**SHORT PROBLEM:** Reproduce every line of the material below verbatim, keeping each character and line break unchanged.

**MATERIAL SHOWN:**
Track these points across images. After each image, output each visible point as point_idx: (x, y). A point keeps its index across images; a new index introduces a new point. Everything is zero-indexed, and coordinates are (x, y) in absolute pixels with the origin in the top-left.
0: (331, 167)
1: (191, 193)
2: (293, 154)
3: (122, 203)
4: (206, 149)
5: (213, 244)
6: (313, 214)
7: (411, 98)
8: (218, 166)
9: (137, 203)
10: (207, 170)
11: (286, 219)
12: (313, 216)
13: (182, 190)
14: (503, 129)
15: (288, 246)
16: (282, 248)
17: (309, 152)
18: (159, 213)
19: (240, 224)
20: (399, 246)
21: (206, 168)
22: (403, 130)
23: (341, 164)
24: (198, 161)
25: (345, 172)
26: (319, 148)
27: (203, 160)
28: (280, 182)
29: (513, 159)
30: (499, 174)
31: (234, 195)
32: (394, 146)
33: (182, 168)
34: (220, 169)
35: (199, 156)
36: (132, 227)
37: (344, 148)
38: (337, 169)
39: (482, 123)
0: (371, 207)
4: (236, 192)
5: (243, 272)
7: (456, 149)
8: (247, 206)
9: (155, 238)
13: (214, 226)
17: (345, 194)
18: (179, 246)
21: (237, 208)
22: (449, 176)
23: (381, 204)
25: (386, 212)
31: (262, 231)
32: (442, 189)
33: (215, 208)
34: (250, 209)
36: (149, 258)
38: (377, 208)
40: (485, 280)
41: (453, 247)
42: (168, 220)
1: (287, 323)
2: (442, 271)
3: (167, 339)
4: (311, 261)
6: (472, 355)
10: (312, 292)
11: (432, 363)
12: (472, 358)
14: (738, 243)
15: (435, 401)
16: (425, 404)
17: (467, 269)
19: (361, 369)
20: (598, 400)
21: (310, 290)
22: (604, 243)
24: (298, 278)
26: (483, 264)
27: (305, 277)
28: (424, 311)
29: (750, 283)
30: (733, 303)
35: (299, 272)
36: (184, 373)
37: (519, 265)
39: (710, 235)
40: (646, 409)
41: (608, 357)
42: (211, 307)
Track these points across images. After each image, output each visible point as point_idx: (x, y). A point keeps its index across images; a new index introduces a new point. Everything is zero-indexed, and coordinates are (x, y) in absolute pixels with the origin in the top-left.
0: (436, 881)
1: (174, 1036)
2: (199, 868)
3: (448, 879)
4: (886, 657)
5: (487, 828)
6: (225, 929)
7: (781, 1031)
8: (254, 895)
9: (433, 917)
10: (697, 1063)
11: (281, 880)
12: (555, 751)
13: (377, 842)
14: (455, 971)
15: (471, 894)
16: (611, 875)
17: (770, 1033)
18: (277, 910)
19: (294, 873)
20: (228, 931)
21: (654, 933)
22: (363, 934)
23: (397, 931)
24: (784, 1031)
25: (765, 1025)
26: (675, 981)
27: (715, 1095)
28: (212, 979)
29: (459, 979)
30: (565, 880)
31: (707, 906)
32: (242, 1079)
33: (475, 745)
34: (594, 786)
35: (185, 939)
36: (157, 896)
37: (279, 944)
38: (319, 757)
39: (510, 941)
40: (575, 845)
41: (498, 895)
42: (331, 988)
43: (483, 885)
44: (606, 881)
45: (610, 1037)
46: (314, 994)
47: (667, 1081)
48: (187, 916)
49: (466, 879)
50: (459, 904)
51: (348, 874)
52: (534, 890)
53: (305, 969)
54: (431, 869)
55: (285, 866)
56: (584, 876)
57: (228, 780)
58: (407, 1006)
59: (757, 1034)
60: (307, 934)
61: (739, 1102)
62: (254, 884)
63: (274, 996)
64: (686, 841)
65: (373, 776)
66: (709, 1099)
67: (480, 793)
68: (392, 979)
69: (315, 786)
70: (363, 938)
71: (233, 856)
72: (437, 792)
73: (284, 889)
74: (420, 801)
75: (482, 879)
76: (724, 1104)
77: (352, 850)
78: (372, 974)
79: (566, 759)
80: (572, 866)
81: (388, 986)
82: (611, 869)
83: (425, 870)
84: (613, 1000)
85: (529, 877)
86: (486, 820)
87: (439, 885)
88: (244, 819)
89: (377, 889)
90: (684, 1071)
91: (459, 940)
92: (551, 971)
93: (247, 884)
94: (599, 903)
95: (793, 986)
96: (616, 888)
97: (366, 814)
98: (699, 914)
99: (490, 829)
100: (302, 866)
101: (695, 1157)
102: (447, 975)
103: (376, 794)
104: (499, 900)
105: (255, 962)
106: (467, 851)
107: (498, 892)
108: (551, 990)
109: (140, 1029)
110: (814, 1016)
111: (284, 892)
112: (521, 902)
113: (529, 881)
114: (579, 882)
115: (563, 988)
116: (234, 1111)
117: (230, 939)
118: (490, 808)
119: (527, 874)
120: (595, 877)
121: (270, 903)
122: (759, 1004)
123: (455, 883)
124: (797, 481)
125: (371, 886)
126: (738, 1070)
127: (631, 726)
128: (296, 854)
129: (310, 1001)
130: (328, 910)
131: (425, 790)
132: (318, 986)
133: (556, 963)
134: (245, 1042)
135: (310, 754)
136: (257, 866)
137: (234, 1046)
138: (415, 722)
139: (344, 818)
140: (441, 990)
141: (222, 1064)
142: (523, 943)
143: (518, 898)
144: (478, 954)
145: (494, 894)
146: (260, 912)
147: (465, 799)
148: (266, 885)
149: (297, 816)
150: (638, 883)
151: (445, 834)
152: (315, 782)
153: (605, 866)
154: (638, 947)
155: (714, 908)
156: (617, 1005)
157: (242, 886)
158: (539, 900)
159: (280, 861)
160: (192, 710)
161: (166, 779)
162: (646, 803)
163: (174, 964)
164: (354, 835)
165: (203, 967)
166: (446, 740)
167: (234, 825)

**REPLY TO THE EXERCISE:**
Track these points across images. After each image, output each visible point as point_idx: (x, y). A point keeps its index across images; a new index introduces a new point. Everything is zero-indexed, and coordinates are (x, y) in absolute pixels with the origin in the top-left.
0: (331, 167)
1: (191, 193)
2: (293, 154)
3: (122, 203)
4: (206, 149)
5: (213, 244)
6: (313, 214)
7: (411, 98)
8: (218, 166)
9: (137, 203)
10: (207, 170)
11: (286, 219)
12: (313, 216)
13: (182, 190)
14: (503, 129)
15: (288, 246)
16: (282, 248)
17: (309, 152)
18: (159, 213)
19: (240, 224)
20: (399, 246)
21: (206, 168)
22: (403, 130)
23: (341, 164)
24: (198, 161)
25: (345, 172)
26: (319, 148)
27: (203, 160)
28: (280, 182)
29: (513, 159)
30: (499, 174)
31: (234, 195)
32: (394, 146)
33: (182, 168)
34: (220, 169)
35: (199, 156)
36: (132, 227)
37: (344, 148)
38: (337, 169)
39: (482, 123)
0: (371, 207)
4: (236, 192)
5: (243, 272)
7: (456, 149)
8: (247, 206)
9: (155, 238)
13: (214, 226)
17: (345, 194)
18: (179, 246)
21: (237, 208)
22: (449, 176)
23: (381, 204)
25: (386, 212)
31: (262, 231)
32: (442, 189)
33: (215, 208)
34: (250, 209)
36: (149, 258)
38: (377, 208)
40: (485, 280)
41: (453, 247)
42: (168, 220)
1: (287, 323)
2: (442, 271)
3: (167, 339)
4: (311, 261)
6: (472, 355)
10: (312, 292)
11: (432, 363)
12: (472, 358)
14: (738, 243)
15: (435, 401)
16: (425, 404)
17: (467, 269)
19: (361, 369)
20: (598, 400)
21: (310, 290)
22: (604, 243)
24: (298, 278)
26: (483, 264)
27: (305, 277)
28: (424, 311)
29: (750, 283)
30: (733, 303)
35: (299, 272)
36: (184, 373)
37: (519, 265)
39: (710, 235)
40: (646, 409)
41: (608, 357)
42: (211, 307)
Track these points across images. After each image, output each visible point as point_idx: (x, y). A point keeps its index across images; a new index introduces a new point. Everything is zero-indexed, and coordinates are (x, y) in absolute pixels with the origin in the top-left.
0: (436, 881)
1: (174, 1036)
2: (199, 868)
3: (448, 879)
4: (886, 657)
5: (487, 828)
6: (225, 929)
7: (781, 1031)
8: (254, 895)
9: (433, 917)
10: (697, 1063)
11: (281, 880)
12: (555, 751)
13: (377, 842)
14: (455, 971)
15: (471, 894)
16: (611, 875)
17: (770, 1033)
18: (277, 910)
19: (294, 873)
20: (228, 931)
21: (654, 933)
22: (363, 934)
23: (397, 931)
24: (784, 1031)
25: (765, 1025)
26: (675, 981)
27: (715, 1095)
28: (212, 979)
29: (459, 979)
30: (565, 880)
31: (707, 906)
32: (242, 1079)
33: (475, 745)
34: (594, 786)
35: (185, 939)
36: (157, 896)
37: (279, 944)
38: (319, 757)
39: (510, 941)
40: (575, 845)
41: (498, 895)
42: (331, 988)
43: (483, 885)
44: (606, 881)
45: (610, 1037)
46: (314, 994)
47: (667, 1081)
48: (187, 916)
49: (466, 879)
50: (459, 904)
51: (348, 874)
52: (534, 890)
53: (305, 969)
54: (431, 869)
55: (285, 866)
56: (584, 876)
57: (228, 780)
58: (407, 1006)
59: (757, 1034)
60: (307, 934)
61: (739, 1102)
62: (254, 884)
63: (274, 996)
64: (686, 841)
65: (373, 776)
66: (709, 1099)
67: (480, 793)
68: (392, 979)
69: (315, 786)
70: (363, 938)
71: (233, 856)
72: (437, 792)
73: (284, 889)
74: (420, 801)
75: (482, 879)
76: (724, 1104)
77: (352, 850)
78: (372, 974)
79: (566, 759)
80: (572, 866)
81: (388, 986)
82: (611, 869)
83: (425, 870)
84: (613, 1000)
85: (529, 877)
86: (486, 820)
87: (439, 885)
88: (244, 819)
89: (377, 889)
90: (684, 1071)
91: (459, 940)
92: (551, 971)
93: (247, 884)
94: (599, 903)
95: (793, 986)
96: (616, 888)
97: (366, 814)
98: (699, 914)
99: (490, 829)
100: (302, 866)
101: (695, 1157)
102: (447, 975)
103: (376, 794)
104: (499, 900)
105: (255, 962)
106: (467, 851)
107: (498, 892)
108: (551, 990)
109: (140, 1029)
110: (814, 1016)
111: (284, 892)
112: (521, 902)
113: (529, 881)
114: (579, 882)
115: (563, 988)
116: (234, 1111)
117: (230, 939)
118: (490, 808)
119: (527, 874)
120: (595, 877)
121: (270, 903)
122: (759, 1004)
123: (455, 883)
124: (797, 481)
125: (371, 886)
126: (738, 1070)
127: (631, 726)
128: (296, 854)
129: (310, 1001)
130: (328, 910)
131: (425, 790)
132: (318, 986)
133: (556, 963)
134: (245, 1042)
135: (310, 754)
136: (257, 866)
137: (234, 1046)
138: (415, 722)
139: (344, 818)
140: (441, 990)
141: (222, 1064)
142: (523, 943)
143: (518, 898)
144: (478, 954)
145: (494, 894)
146: (260, 912)
147: (465, 799)
148: (266, 885)
149: (297, 816)
150: (638, 883)
151: (445, 834)
152: (315, 782)
153: (605, 866)
154: (638, 947)
155: (714, 908)
156: (617, 1005)
157: (242, 886)
158: (539, 900)
159: (280, 861)
160: (192, 710)
161: (166, 779)
162: (646, 803)
163: (174, 964)
164: (354, 835)
165: (203, 967)
166: (446, 740)
167: (234, 825)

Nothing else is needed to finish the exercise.